> YOUR OBJECTIVE:
Set down, exactly as they stand, the lines from the one containing "SD3: SD-SPI -> TF-card" through the last line of the records below, leaving every picture out.

↓

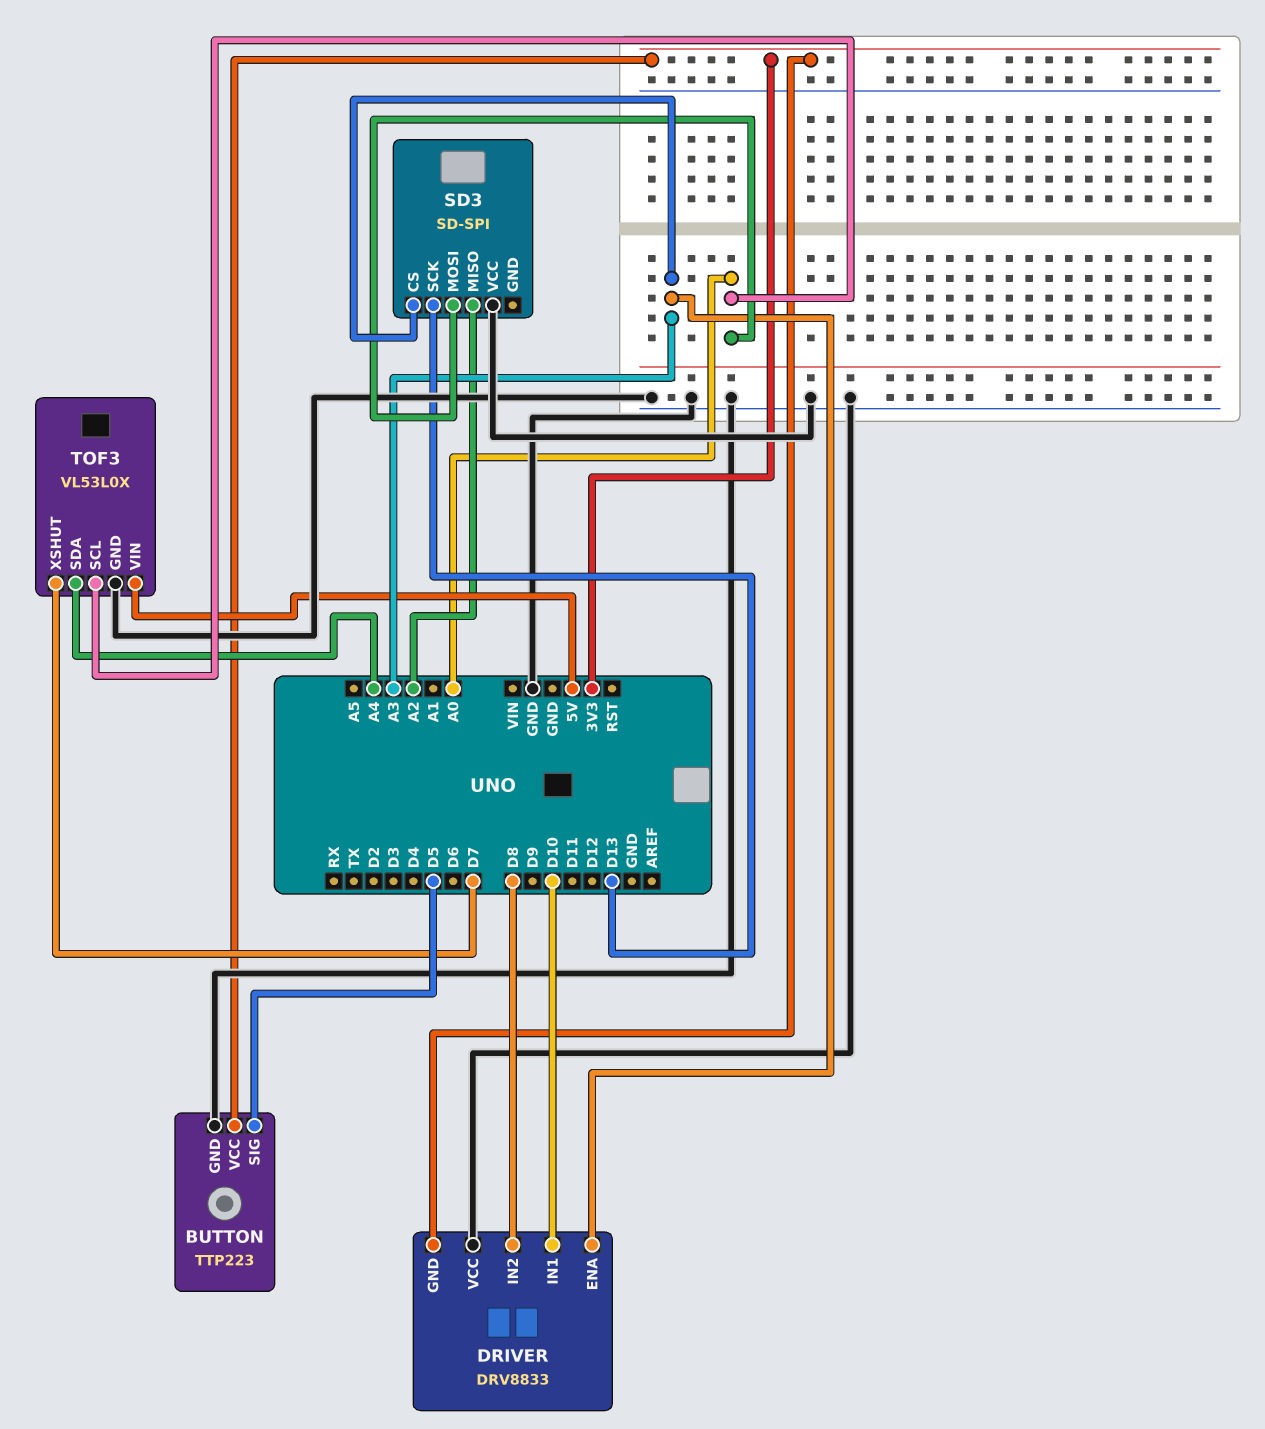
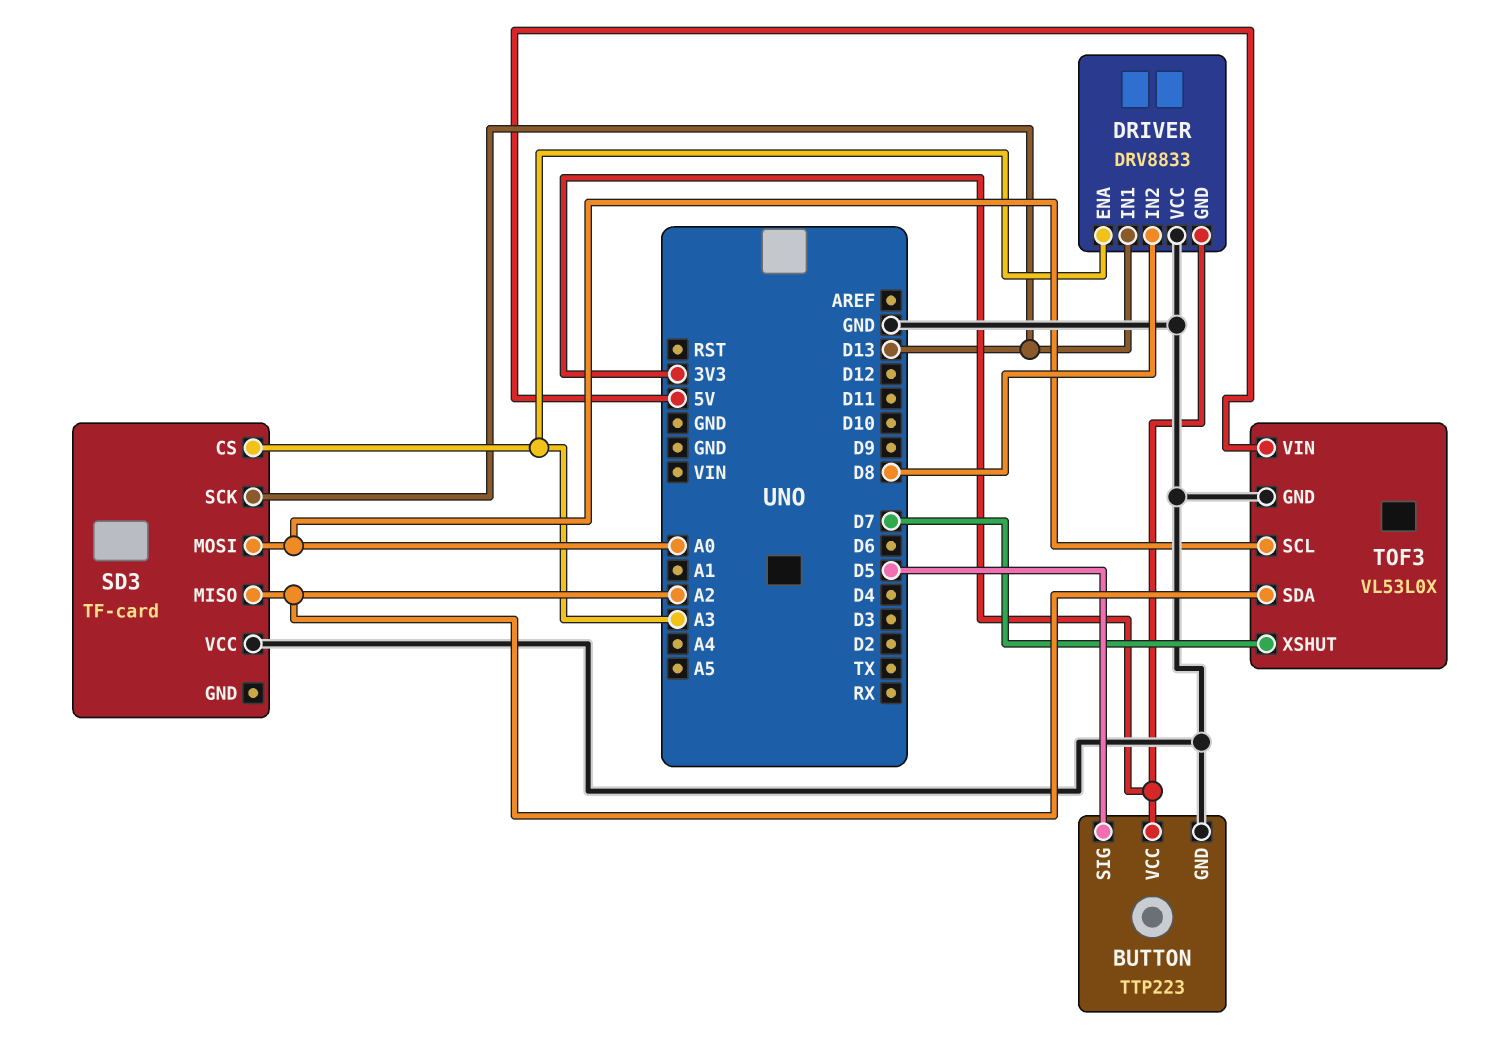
DRIVER pin IN1: D10 -> D13
SD3: SD-SPI -> TF-card
TOF3 pin SDA: A4 -> A2

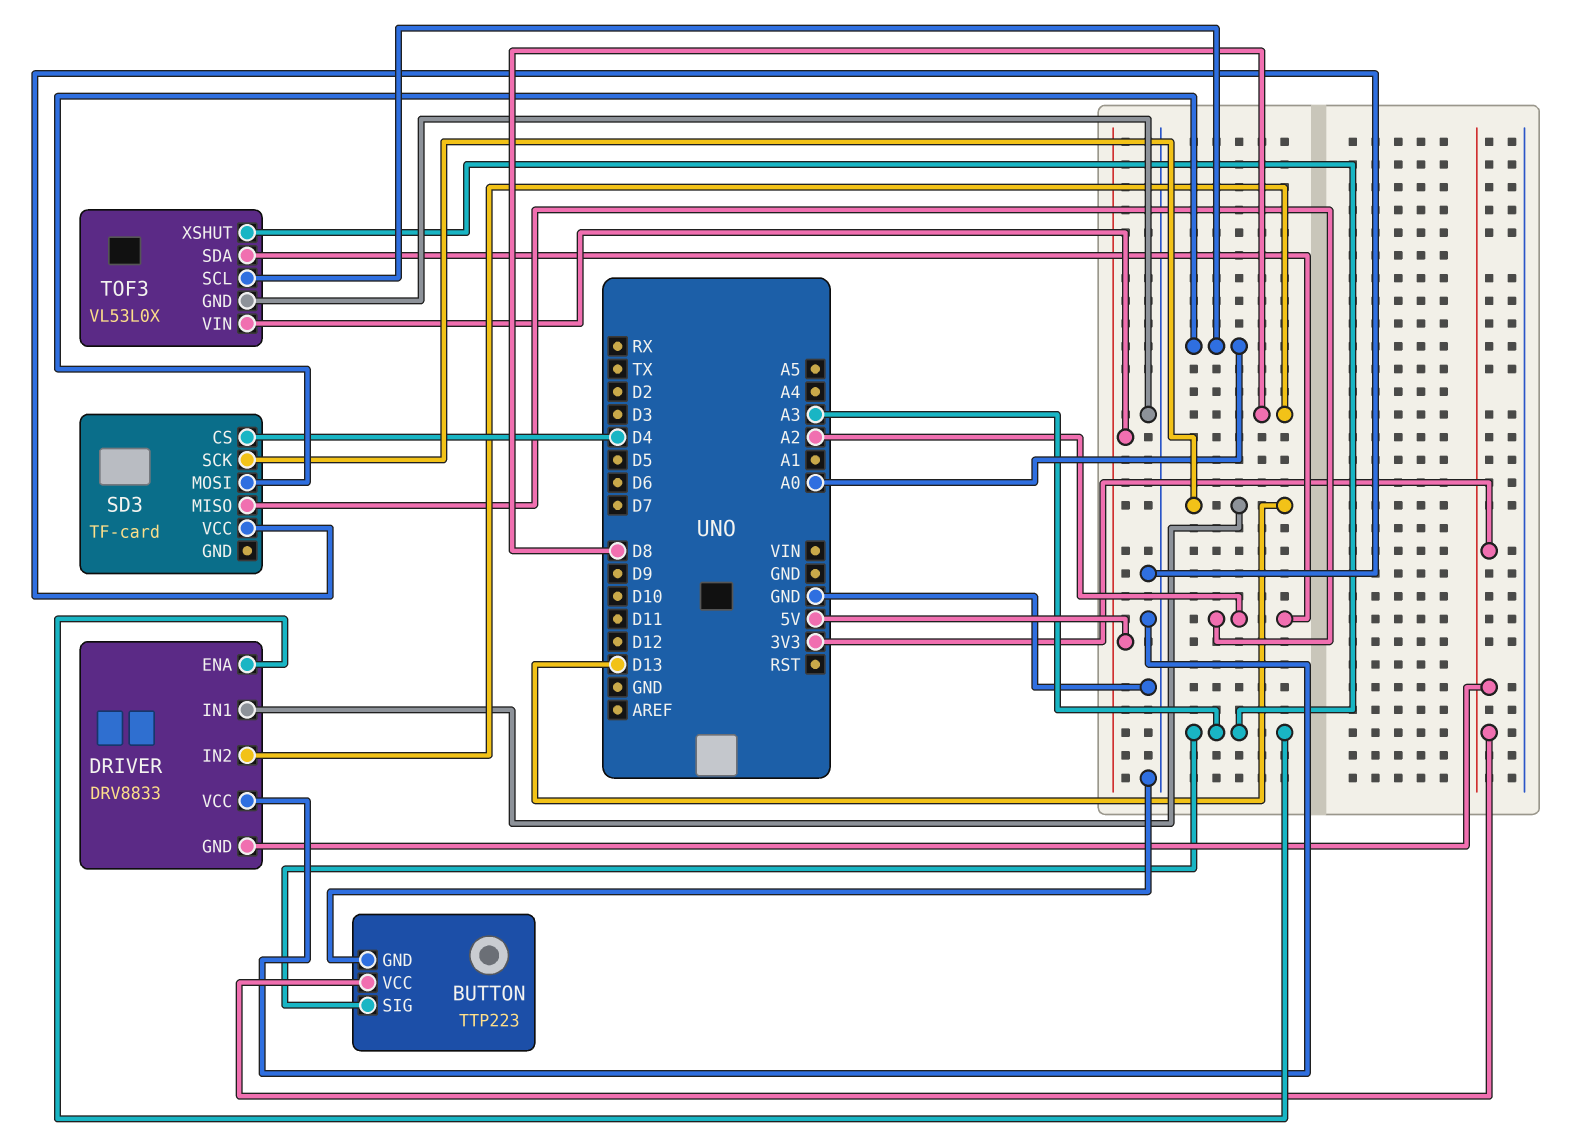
BUTTON pin SIG: D5 -> A3
SD3 pin CS: A3 -> D4
TOF3 pin XSHUT: D7 -> A3

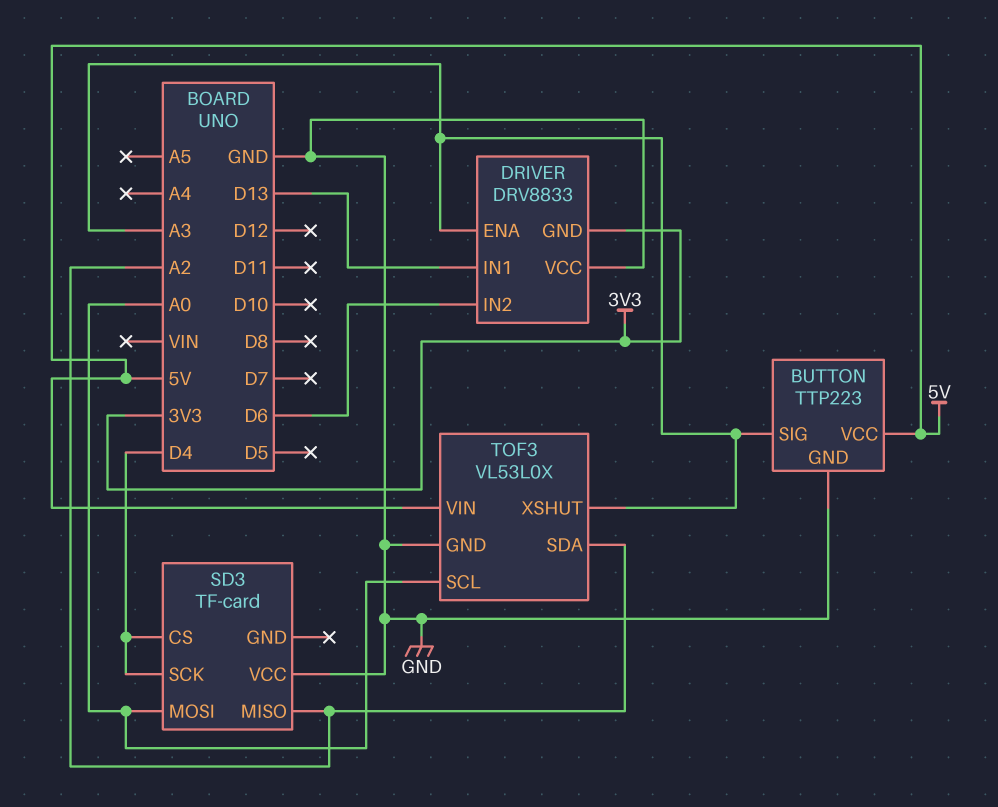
BUTTON pin VCC: 3V3 -> 5V
DRIVER pin IN2: D8 -> D6
SD3 pin SCK: D13 -> D4

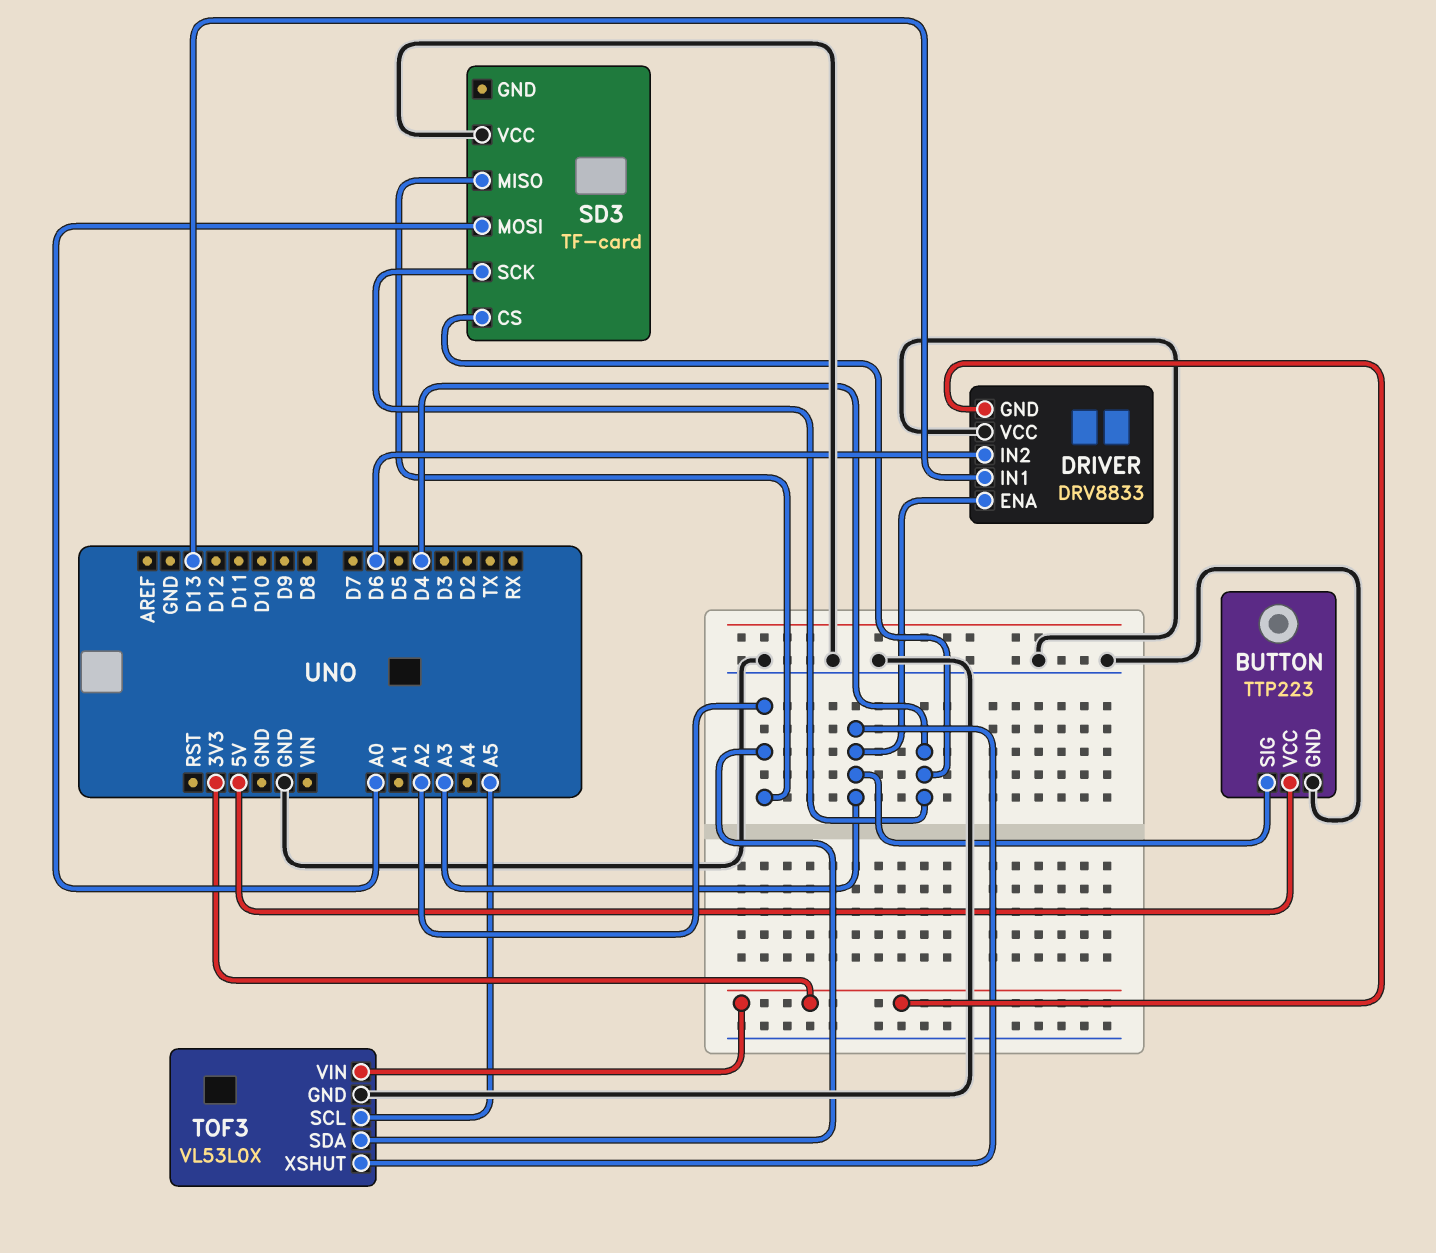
TOF3 pin SCL: A0 -> A5
TOF3 pin VIN: 5V -> 3V3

↑

> RESULT OF THE TASK:
SD3: SD-SPI -> TF-card
TOF3 pin SDA: A4 -> A2

BUTTON pin SIG: D5 -> A3
SD3 pin CS: A3 -> D4
TOF3 pin XSHUT: D7 -> A3

BUTTON pin VCC: 3V3 -> 5V
DRIVER pin IN2: D8 -> D6
SD3 pin SCK: D13 -> D4

TOF3 pin SCL: A0 -> A5
TOF3 pin VIN: 5V -> 3V3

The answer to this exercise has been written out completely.